[Opening Material for this task section]
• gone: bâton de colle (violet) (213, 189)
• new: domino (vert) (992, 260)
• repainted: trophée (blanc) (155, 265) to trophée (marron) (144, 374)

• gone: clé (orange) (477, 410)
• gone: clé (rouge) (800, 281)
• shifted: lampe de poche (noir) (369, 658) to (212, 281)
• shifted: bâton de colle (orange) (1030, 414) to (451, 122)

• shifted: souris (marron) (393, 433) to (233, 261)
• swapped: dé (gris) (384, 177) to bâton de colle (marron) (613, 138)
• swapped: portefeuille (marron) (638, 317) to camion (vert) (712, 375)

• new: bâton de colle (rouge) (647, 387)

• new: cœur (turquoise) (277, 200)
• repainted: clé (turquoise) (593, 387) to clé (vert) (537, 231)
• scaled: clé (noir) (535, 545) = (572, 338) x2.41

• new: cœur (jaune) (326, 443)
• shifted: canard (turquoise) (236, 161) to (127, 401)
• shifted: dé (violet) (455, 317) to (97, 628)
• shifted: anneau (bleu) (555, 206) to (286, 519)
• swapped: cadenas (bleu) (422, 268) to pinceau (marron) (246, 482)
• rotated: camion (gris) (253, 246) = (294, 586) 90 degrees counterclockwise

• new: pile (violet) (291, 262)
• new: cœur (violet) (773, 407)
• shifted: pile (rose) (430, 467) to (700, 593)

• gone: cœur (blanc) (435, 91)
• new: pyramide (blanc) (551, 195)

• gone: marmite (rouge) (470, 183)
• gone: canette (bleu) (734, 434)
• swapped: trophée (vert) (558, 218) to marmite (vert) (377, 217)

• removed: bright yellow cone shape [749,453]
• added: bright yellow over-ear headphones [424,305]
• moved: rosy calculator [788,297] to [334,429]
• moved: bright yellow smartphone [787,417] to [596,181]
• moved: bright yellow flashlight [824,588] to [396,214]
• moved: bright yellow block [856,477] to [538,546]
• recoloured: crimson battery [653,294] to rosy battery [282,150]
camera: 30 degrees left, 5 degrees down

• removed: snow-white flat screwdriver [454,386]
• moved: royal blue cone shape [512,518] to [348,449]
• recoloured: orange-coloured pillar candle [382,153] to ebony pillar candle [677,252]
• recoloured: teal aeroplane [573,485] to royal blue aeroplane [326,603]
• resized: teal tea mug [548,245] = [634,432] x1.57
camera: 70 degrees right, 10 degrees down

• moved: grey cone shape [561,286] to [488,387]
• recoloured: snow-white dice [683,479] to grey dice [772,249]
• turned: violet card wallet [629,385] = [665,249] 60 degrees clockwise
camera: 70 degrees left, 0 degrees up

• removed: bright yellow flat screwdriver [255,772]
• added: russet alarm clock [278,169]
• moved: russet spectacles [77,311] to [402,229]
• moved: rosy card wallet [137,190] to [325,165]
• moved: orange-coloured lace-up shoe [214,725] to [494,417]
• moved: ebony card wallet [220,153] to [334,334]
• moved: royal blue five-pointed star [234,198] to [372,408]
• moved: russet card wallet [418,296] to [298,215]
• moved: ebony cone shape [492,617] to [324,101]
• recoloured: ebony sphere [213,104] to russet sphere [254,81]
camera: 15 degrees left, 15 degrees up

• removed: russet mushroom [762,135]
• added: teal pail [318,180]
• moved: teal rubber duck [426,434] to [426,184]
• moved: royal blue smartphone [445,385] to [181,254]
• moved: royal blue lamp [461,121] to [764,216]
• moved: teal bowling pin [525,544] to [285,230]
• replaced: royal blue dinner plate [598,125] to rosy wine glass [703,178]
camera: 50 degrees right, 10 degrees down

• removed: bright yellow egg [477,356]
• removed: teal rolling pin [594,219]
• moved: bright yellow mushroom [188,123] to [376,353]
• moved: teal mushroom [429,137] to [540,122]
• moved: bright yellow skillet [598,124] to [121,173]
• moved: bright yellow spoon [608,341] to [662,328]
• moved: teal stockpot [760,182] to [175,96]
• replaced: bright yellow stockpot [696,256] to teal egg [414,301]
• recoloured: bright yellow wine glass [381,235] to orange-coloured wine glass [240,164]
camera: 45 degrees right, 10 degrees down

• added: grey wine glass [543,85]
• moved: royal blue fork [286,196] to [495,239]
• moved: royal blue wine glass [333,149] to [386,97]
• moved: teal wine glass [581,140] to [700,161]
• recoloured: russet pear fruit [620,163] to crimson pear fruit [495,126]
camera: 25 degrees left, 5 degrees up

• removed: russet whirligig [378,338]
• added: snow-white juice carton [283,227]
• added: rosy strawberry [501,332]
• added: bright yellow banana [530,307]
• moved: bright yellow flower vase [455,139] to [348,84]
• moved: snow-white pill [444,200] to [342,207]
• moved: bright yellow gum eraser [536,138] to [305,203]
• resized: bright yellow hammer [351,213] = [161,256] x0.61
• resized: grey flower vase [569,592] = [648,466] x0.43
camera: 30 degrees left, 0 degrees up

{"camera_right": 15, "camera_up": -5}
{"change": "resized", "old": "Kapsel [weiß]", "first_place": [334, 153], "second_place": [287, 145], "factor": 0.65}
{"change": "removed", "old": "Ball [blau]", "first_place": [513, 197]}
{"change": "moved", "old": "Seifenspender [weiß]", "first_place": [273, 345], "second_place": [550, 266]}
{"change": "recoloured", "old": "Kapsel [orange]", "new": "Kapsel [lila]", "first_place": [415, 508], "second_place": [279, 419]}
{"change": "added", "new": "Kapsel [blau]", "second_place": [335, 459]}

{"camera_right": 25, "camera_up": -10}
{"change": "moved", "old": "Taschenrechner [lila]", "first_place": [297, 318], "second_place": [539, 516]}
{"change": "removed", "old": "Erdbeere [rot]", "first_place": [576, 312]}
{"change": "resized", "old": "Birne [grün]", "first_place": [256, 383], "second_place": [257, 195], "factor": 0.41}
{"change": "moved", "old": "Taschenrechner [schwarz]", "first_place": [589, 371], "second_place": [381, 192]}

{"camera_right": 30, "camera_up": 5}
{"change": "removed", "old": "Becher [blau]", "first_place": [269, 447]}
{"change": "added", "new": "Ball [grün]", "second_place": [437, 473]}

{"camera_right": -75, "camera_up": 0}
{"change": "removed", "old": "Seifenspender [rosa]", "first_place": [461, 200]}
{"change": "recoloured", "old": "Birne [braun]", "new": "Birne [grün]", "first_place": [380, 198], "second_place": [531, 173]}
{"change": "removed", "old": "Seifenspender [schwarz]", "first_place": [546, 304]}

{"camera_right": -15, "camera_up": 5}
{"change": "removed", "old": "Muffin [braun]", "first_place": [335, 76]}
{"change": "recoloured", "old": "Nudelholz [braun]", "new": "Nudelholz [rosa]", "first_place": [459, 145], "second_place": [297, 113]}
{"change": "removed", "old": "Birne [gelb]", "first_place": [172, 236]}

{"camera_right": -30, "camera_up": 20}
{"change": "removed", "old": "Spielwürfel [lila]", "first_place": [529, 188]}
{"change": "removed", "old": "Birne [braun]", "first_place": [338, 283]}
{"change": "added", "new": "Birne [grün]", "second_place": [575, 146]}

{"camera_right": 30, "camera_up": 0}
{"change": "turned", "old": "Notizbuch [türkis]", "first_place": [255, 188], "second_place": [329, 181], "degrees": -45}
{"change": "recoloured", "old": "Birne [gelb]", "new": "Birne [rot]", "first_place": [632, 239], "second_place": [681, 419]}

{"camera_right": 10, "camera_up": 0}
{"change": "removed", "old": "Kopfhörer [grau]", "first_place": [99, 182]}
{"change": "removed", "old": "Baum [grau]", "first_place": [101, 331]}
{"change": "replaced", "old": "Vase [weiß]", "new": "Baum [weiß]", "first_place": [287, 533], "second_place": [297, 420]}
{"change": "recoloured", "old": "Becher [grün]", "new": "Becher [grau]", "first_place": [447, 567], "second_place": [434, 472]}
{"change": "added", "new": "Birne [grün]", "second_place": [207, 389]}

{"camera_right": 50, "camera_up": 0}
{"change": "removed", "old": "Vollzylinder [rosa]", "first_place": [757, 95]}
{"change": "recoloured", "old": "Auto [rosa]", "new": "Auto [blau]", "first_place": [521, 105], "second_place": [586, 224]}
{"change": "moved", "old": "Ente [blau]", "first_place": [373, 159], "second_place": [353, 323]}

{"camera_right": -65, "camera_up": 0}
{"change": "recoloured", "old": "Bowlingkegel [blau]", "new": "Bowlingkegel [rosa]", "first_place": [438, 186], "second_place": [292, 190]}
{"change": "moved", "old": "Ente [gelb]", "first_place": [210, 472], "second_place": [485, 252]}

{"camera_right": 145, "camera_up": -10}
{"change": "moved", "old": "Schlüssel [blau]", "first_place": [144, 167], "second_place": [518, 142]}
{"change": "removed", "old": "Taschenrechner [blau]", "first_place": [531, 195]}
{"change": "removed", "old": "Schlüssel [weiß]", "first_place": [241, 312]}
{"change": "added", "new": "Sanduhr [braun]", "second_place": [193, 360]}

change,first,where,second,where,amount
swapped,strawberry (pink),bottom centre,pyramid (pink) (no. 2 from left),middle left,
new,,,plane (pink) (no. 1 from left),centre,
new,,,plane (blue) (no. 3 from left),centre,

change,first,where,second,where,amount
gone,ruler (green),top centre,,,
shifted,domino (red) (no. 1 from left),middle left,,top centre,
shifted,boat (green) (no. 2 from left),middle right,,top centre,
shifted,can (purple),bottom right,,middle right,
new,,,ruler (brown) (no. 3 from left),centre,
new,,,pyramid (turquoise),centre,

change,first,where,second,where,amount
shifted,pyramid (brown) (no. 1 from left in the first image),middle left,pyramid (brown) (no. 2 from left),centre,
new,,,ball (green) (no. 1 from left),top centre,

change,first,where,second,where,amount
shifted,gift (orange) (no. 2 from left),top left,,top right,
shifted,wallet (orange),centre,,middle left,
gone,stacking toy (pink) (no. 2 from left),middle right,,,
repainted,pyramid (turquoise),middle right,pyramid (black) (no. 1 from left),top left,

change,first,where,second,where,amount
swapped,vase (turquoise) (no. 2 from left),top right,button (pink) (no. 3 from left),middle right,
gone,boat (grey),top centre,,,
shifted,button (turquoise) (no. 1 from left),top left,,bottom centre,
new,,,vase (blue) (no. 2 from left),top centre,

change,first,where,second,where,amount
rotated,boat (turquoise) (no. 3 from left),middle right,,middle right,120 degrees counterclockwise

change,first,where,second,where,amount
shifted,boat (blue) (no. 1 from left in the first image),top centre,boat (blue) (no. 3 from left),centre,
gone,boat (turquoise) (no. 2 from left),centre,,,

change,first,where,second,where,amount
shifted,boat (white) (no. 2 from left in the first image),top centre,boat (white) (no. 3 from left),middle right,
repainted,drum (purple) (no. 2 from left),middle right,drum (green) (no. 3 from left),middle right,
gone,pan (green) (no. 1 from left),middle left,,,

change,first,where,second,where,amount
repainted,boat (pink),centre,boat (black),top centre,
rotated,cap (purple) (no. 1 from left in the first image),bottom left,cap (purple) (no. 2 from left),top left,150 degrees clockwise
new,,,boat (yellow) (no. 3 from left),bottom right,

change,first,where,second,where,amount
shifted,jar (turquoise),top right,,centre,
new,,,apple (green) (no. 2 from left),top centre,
[Closing Material for this task section]
## Requirement
Would you print exactly, and only, the lines of the data above from the line with "(marron) (144, 374)" through the line with "[788,297] to [334,429]", inclusive?

## Solution below
• repainted: trophée (blanc) (155, 265) to trophée (marron) (144, 374)

• gone: clé (orange) (477, 410)
• gone: clé (rouge) (800, 281)
• shifted: lampe de poche (noir) (369, 658) to (212, 281)
• shifted: bâton de colle (orange) (1030, 414) to (451, 122)

• shifted: souris (marron) (393, 433) to (233, 261)
• swapped: dé (gris) (384, 177) to bâton de colle (marron) (613, 138)
• swapped: portefeuille (marron) (638, 317) to camion (vert) (712, 375)

• new: bâton de colle (rouge) (647, 387)

• new: cœur (turquoise) (277, 200)
• repainted: clé (turquoise) (593, 387) to clé (vert) (537, 231)
• scaled: clé (noir) (535, 545) = (572, 338) x2.41

• new: cœur (jaune) (326, 443)
• shifted: canard (turquoise) (236, 161) to (127, 401)
• shifted: dé (violet) (455, 317) to (97, 628)
• shifted: anneau (bleu) (555, 206) to (286, 519)
• swapped: cadenas (bleu) (422, 268) to pinceau (marron) (246, 482)
• rotated: camion (gris) (253, 246) = (294, 586) 90 degrees counterclockwise

• new: pile (violet) (291, 262)
• new: cœur (violet) (773, 407)
• shifted: pile (rose) (430, 467) to (700, 593)

• gone: cœur (blanc) (435, 91)
• new: pyramide (blanc) (551, 195)

• gone: marmite (rouge) (470, 183)
• gone: canette (bleu) (734, 434)
• swapped: trophée (vert) (558, 218) to marmite (vert) (377, 217)

• removed: bright yellow cone shape [749,453]
• added: bright yellow over-ear headphones [424,305]
• moved: rosy calculator [788,297] to [334,429]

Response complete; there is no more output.